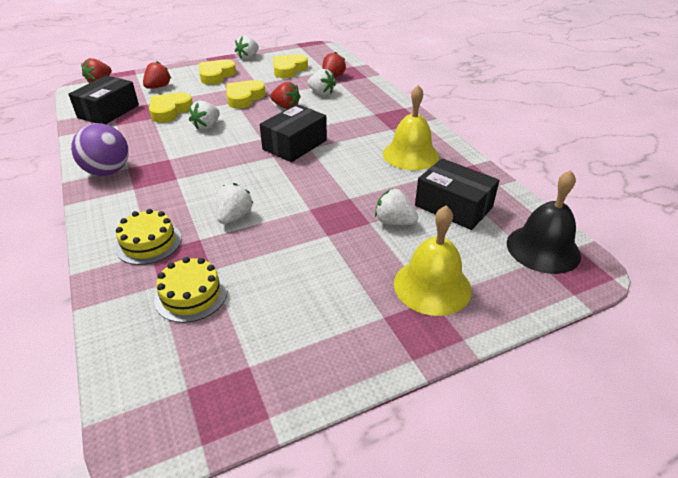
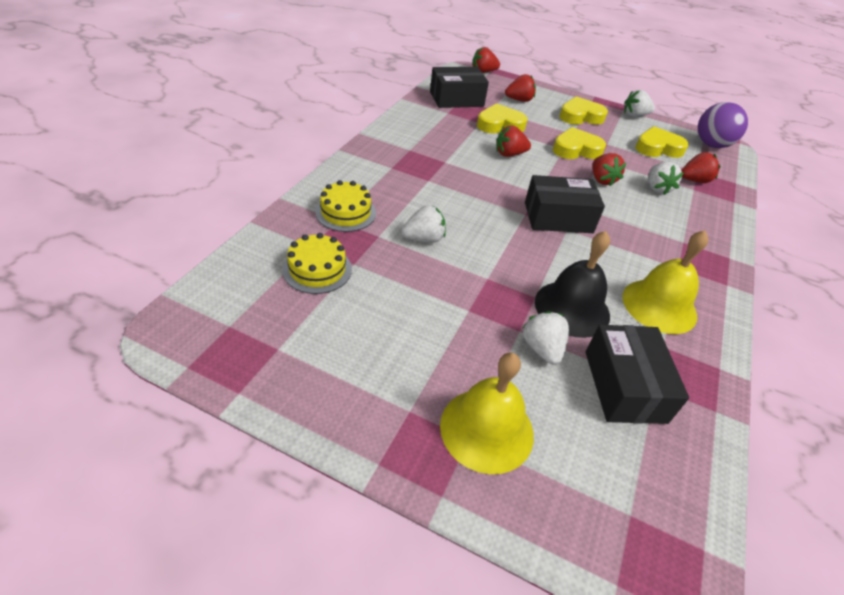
camera: 45 degrees right, 5 degrees up
(108, 171) = (394, 144): purple ball -> purple ball (711, 145)
(207, 126) = (509, 154): white strawberry -> red strawberry
(543, 248) = (658, 512): black bell -> black bell (572, 308)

> WHAT IS EXPECTED:
What is needed is the listing above, repeated verbatim, without its images.

> RESULT OF THE TASK:
camera: 45 degrees right, 5 degrees up
(108, 171) = (394, 144): purple ball -> purple ball (711, 145)
(207, 126) = (509, 154): white strawberry -> red strawberry
(543, 248) = (658, 512): black bell -> black bell (572, 308)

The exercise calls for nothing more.